Restate each record below word for word, skipping images.

DATA PROVIDED
----

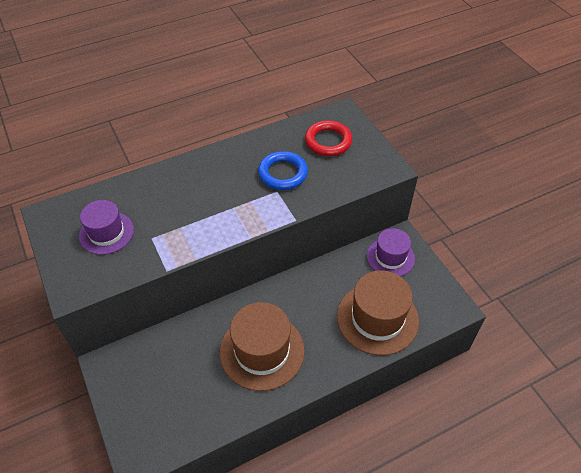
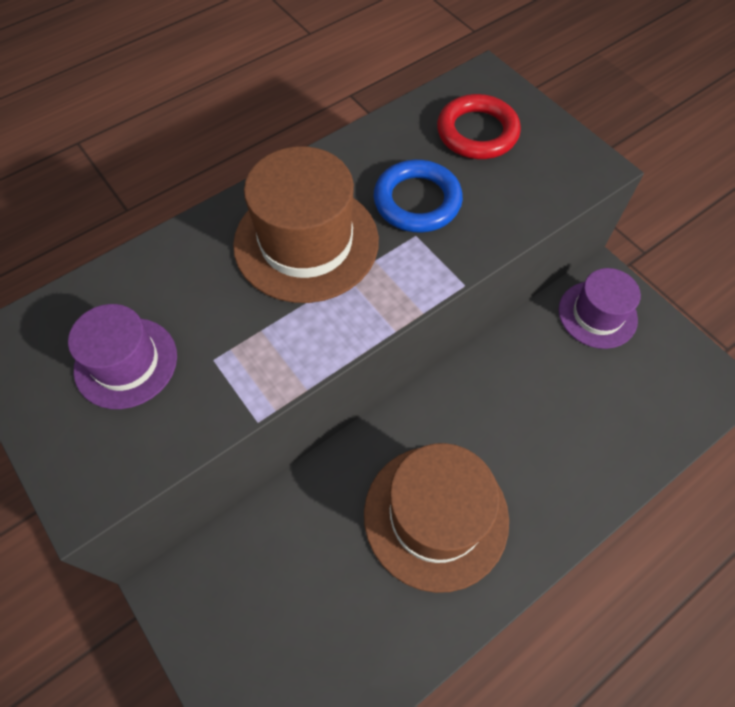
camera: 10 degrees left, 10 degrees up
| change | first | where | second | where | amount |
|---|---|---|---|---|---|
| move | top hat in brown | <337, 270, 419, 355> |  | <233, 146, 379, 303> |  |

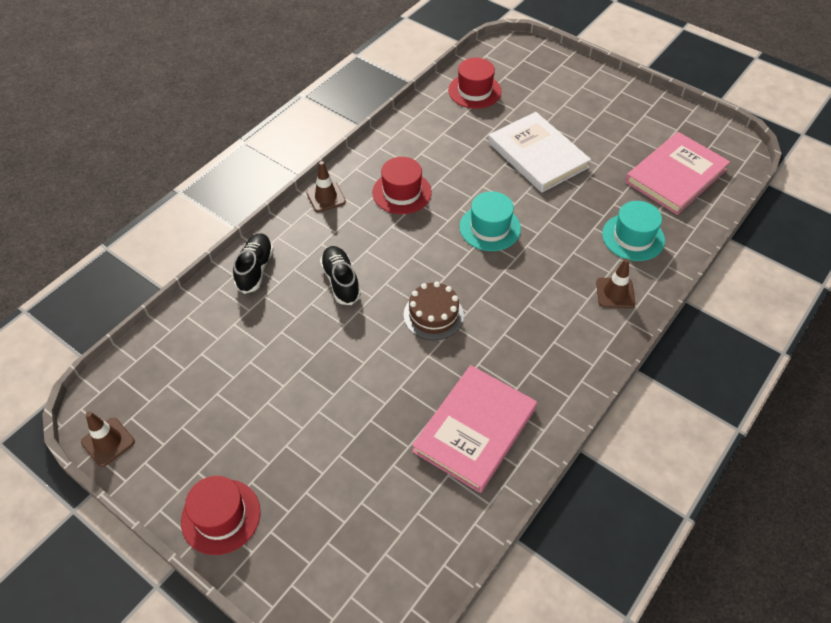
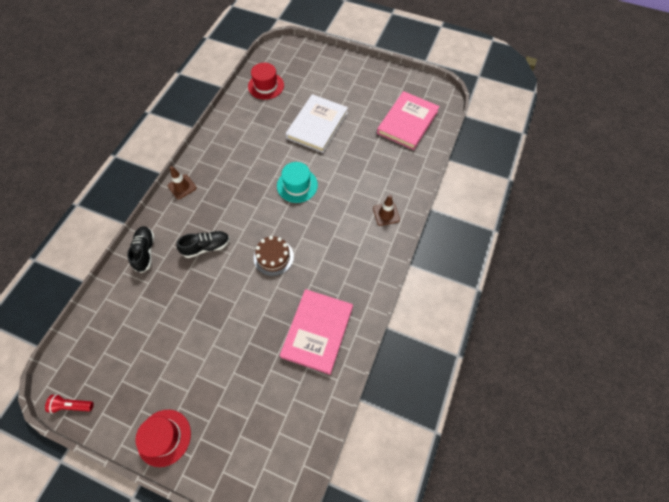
camera: 15 degrees left, 10 degrees up
| change | first | where | second | where | amount |
|---|---|---|---|---|---|
| rotate | hardback in white | <488, 112, 591, 193> |  | <286, 94, 348, 153> | 75 degrees clockwise |
| delete | top hat in red | <372, 157, 432, 214> |  |  |  |
| delete | top hat in teal | <602, 201, 665, 261> |  |  |  |
| rotate | shoe in ebony | <320, 246, 361, 305> |  | <176, 231, 230, 258> | 105 degrees clockwise |
| replace | road cone in brown | <81, 411, 135, 467> | flashlight in red | <45, 394, 94, 413> |  |

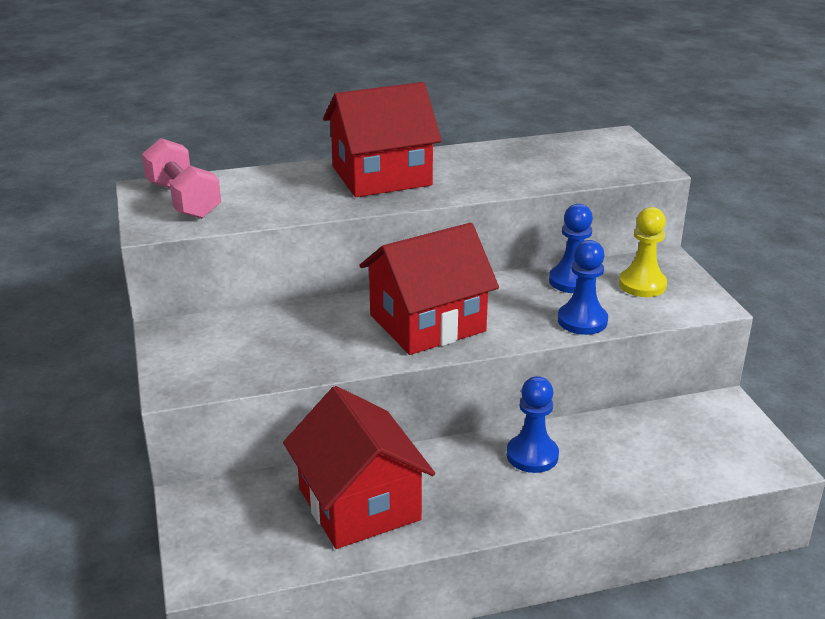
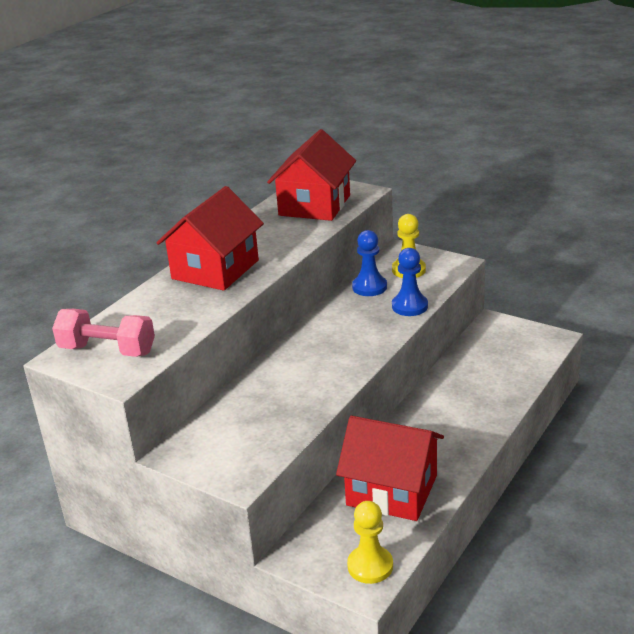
camera: 40 degrees left, 0 degrees up
| change | first | where | second | where | amount |
|---|---|---|---|---|---|
| move | cottage in red | <359, 223, 499, 355> |  | <267, 129, 356, 221> |  |
| delete | pawn in cobalt | <507, 376, 559, 473> |  |  |  |
| insert |  |  | pawn in bright yellow | <347, 501, 393, 584> |  |

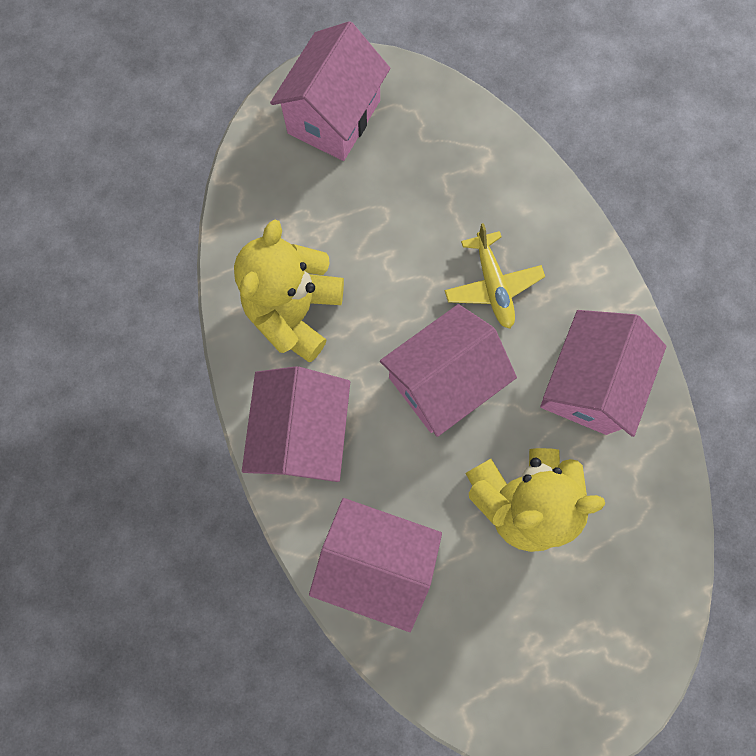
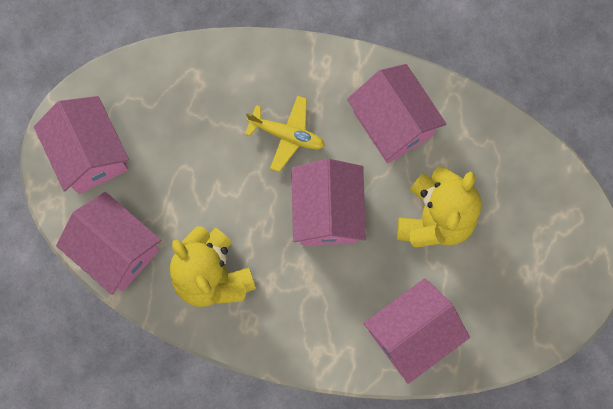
camera: 55 degrees left, 0 degrees up
| change | first | where | second | where | amount |
|---|---|---|---|---|---|
| move | cottage in pink | <242, 366, 350, 482> |  | <56, 192, 161, 295> |  |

----

OUTPUT FOR THIS EXERCISE
camera: 10 degrees left, 10 degrees up
| change | first | where | second | where | amount |
|---|---|---|---|---|---|
| move | top hat in brown | <337, 270, 419, 355> |  | <233, 146, 379, 303> |  |

camera: 15 degrees left, 10 degrees up
| change | first | where | second | where | amount |
|---|---|---|---|---|---|
| rotate | hardback in white | <488, 112, 591, 193> |  | <286, 94, 348, 153> | 75 degrees clockwise |
| delete | top hat in red | <372, 157, 432, 214> |  |  |  |
| delete | top hat in teal | <602, 201, 665, 261> |  |  |  |
| rotate | shoe in ebony | <320, 246, 361, 305> |  | <176, 231, 230, 258> | 105 degrees clockwise |
| replace | road cone in brown | <81, 411, 135, 467> | flashlight in red | <45, 394, 94, 413> |  |

camera: 40 degrees left, 0 degrees up
| change | first | where | second | where | amount |
|---|---|---|---|---|---|
| move | cottage in red | <359, 223, 499, 355> |  | <267, 129, 356, 221> |  |
| delete | pawn in cobalt | <507, 376, 559, 473> |  |  |  |
| insert |  |  | pawn in bright yellow | <347, 501, 393, 584> |  |

camera: 55 degrees left, 0 degrees up
| change | first | where | second | where | amount |
|---|---|---|---|---|---|
| move | cottage in pink | <242, 366, 350, 482> |  | <56, 192, 161, 295> |  |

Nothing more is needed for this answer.